↓
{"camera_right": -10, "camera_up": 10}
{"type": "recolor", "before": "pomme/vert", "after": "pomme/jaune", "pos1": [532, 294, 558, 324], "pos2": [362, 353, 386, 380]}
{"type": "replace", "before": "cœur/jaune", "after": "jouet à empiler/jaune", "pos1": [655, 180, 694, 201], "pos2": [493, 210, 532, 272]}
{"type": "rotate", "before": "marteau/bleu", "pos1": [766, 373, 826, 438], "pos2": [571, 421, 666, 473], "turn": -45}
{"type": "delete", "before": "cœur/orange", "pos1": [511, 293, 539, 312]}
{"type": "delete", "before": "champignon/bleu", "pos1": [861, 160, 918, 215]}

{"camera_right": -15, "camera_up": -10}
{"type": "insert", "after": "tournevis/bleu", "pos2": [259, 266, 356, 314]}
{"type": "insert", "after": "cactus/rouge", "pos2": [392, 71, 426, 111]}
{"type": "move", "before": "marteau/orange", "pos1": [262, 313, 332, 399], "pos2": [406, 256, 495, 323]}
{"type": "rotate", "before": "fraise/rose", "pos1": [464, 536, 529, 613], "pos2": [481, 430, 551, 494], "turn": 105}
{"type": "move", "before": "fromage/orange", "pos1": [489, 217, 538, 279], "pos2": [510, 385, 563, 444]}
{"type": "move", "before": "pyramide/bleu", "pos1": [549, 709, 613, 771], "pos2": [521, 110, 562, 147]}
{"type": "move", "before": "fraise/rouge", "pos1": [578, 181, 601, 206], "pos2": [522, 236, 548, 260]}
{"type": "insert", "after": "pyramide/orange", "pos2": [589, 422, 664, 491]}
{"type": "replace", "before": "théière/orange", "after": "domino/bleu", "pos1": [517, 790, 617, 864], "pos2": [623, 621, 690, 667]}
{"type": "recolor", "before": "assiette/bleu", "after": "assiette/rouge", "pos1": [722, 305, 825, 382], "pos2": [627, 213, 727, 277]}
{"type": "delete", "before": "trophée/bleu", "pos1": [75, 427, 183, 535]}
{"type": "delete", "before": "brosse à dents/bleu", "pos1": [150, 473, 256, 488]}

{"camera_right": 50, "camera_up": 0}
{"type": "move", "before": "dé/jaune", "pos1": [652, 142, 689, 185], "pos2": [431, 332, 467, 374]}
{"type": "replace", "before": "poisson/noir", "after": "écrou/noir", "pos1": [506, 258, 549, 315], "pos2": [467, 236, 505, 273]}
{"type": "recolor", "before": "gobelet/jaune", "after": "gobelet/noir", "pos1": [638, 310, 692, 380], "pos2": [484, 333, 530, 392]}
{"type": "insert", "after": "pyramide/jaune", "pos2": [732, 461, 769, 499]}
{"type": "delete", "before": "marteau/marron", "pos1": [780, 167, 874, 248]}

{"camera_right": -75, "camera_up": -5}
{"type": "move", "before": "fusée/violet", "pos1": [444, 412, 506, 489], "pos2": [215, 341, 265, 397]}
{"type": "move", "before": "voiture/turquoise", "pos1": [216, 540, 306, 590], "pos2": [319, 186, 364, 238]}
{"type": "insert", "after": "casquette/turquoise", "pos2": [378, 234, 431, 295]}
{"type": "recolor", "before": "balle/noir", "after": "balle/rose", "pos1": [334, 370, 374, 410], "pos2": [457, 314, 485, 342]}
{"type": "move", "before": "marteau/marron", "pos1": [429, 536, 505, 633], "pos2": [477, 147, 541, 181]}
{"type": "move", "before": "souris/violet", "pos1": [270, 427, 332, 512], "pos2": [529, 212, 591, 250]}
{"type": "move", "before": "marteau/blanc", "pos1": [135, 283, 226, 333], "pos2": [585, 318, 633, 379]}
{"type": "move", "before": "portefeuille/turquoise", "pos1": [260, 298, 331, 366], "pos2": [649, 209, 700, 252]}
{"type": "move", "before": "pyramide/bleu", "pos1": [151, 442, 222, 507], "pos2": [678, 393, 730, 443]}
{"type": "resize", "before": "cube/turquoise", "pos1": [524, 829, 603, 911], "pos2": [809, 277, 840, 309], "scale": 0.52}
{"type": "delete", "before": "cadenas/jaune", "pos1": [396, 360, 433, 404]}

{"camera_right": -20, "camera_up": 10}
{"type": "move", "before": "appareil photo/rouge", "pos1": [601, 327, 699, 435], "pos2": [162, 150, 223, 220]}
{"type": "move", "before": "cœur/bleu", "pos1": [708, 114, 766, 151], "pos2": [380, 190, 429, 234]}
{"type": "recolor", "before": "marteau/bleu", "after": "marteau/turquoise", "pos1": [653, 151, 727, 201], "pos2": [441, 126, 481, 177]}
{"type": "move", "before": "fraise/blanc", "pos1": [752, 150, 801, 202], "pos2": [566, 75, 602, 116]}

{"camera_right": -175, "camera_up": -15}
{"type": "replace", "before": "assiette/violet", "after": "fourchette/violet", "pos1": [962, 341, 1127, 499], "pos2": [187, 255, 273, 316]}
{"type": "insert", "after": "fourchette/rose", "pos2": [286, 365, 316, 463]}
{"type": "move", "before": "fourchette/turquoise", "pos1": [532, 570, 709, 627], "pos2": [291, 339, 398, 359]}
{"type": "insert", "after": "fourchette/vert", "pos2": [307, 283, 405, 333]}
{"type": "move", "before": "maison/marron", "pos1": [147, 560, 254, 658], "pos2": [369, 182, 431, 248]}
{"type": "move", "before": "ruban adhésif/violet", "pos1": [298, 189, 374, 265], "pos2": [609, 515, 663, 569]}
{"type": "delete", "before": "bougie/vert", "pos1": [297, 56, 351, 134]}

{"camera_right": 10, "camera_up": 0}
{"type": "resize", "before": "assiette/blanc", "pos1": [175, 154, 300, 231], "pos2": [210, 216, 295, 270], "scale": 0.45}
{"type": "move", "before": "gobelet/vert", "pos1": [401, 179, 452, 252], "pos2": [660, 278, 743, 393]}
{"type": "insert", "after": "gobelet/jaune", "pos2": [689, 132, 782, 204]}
↑
◆ Task requirements ◆
Would you copy the data exactly as shown above?

◆ Solution to the exercise ◆
{"camera_right": -10, "camera_up": 10}
{"type": "recolor", "before": "pomme/vert", "after": "pomme/jaune", "pos1": [532, 294, 558, 324], "pos2": [362, 353, 386, 380]}
{"type": "replace", "before": "cœur/jaune", "after": "jouet à empiler/jaune", "pos1": [655, 180, 694, 201], "pos2": [493, 210, 532, 272]}
{"type": "rotate", "before": "marteau/bleu", "pos1": [766, 373, 826, 438], "pos2": [571, 421, 666, 473], "turn": -45}
{"type": "delete", "before": "cœur/orange", "pos1": [511, 293, 539, 312]}
{"type": "delete", "before": "champignon/bleu", "pos1": [861, 160, 918, 215]}

{"camera_right": -15, "camera_up": -10}
{"type": "insert", "after": "tournevis/bleu", "pos2": [259, 266, 356, 314]}
{"type": "insert", "after": "cactus/rouge", "pos2": [392, 71, 426, 111]}
{"type": "move", "before": "marteau/orange", "pos1": [262, 313, 332, 399], "pos2": [406, 256, 495, 323]}
{"type": "rotate", "before": "fraise/rose", "pos1": [464, 536, 529, 613], "pos2": [481, 430, 551, 494], "turn": 105}
{"type": "move", "before": "fromage/orange", "pos1": [489, 217, 538, 279], "pos2": [510, 385, 563, 444]}
{"type": "move", "before": "pyramide/bleu", "pos1": [549, 709, 613, 771], "pos2": [521, 110, 562, 147]}
{"type": "move", "before": "fraise/rouge", "pos1": [578, 181, 601, 206], "pos2": [522, 236, 548, 260]}
{"type": "insert", "after": "pyramide/orange", "pos2": [589, 422, 664, 491]}
{"type": "replace", "before": "théière/orange", "after": "domino/bleu", "pos1": [517, 790, 617, 864], "pos2": [623, 621, 690, 667]}
{"type": "recolor", "before": "assiette/bleu", "after": "assiette/rouge", "pos1": [722, 305, 825, 382], "pos2": [627, 213, 727, 277]}
{"type": "delete", "before": "trophée/bleu", "pos1": [75, 427, 183, 535]}
{"type": "delete", "before": "brosse à dents/bleu", "pos1": [150, 473, 256, 488]}

{"camera_right": 50, "camera_up": 0}
{"type": "move", "before": "dé/jaune", "pos1": [652, 142, 689, 185], "pos2": [431, 332, 467, 374]}
{"type": "replace", "before": "poisson/noir", "after": "écrou/noir", "pos1": [506, 258, 549, 315], "pos2": [467, 236, 505, 273]}
{"type": "recolor", "before": "gobelet/jaune", "after": "gobelet/noir", "pos1": [638, 310, 692, 380], "pos2": [484, 333, 530, 392]}
{"type": "insert", "after": "pyramide/jaune", "pos2": [732, 461, 769, 499]}
{"type": "delete", "before": "marteau/marron", "pos1": [780, 167, 874, 248]}

{"camera_right": -75, "camera_up": -5}
{"type": "move", "before": "fusée/violet", "pos1": [444, 412, 506, 489], "pos2": [215, 341, 265, 397]}
{"type": "move", "before": "voiture/turquoise", "pos1": [216, 540, 306, 590], "pos2": [319, 186, 364, 238]}
{"type": "insert", "after": "casquette/turquoise", "pos2": [378, 234, 431, 295]}
{"type": "recolor", "before": "balle/noir", "after": "balle/rose", "pos1": [334, 370, 374, 410], "pos2": [457, 314, 485, 342]}
{"type": "move", "before": "marteau/marron", "pos1": [429, 536, 505, 633], "pos2": [477, 147, 541, 181]}
{"type": "move", "before": "souris/violet", "pos1": [270, 427, 332, 512], "pos2": [529, 212, 591, 250]}
{"type": "move", "before": "marteau/blanc", "pos1": [135, 283, 226, 333], "pos2": [585, 318, 633, 379]}
{"type": "move", "before": "portefeuille/turquoise", "pos1": [260, 298, 331, 366], "pos2": [649, 209, 700, 252]}
{"type": "move", "before": "pyramide/bleu", "pos1": [151, 442, 222, 507], "pos2": [678, 393, 730, 443]}
{"type": "resize", "before": "cube/turquoise", "pos1": [524, 829, 603, 911], "pos2": [809, 277, 840, 309], "scale": 0.52}
{"type": "delete", "before": "cadenas/jaune", "pos1": [396, 360, 433, 404]}

{"camera_right": -20, "camera_up": 10}
{"type": "move", "before": "appareil photo/rouge", "pos1": [601, 327, 699, 435], "pos2": [162, 150, 223, 220]}
{"type": "move", "before": "cœur/bleu", "pos1": [708, 114, 766, 151], "pos2": [380, 190, 429, 234]}
{"type": "recolor", "before": "marteau/bleu", "after": "marteau/turquoise", "pos1": [653, 151, 727, 201], "pos2": [441, 126, 481, 177]}
{"type": "move", "before": "fraise/blanc", "pos1": [752, 150, 801, 202], "pos2": [566, 75, 602, 116]}

{"camera_right": -175, "camera_up": -15}
{"type": "replace", "before": "assiette/violet", "after": "fourchette/violet", "pos1": [962, 341, 1127, 499], "pos2": [187, 255, 273, 316]}
{"type": "insert", "after": "fourchette/rose", "pos2": [286, 365, 316, 463]}
{"type": "move", "before": "fourchette/turquoise", "pos1": [532, 570, 709, 627], "pos2": [291, 339, 398, 359]}
{"type": "insert", "after": "fourchette/vert", "pos2": [307, 283, 405, 333]}
{"type": "move", "before": "maison/marron", "pos1": [147, 560, 254, 658], "pos2": [369, 182, 431, 248]}
{"type": "move", "before": "ruban adhésif/violet", "pos1": [298, 189, 374, 265], "pos2": [609, 515, 663, 569]}
{"type": "delete", "before": "bougie/vert", "pos1": [297, 56, 351, 134]}

{"camera_right": 10, "camera_up": 0}
{"type": "resize", "before": "assiette/blanc", "pos1": [175, 154, 300, 231], "pos2": [210, 216, 295, 270], "scale": 0.45}
{"type": "move", "before": "gobelet/vert", "pos1": [401, 179, 452, 252], "pos2": [660, 278, 743, 393]}
{"type": "insert", "after": "gobelet/jaune", "pos2": [689, 132, 782, 204]}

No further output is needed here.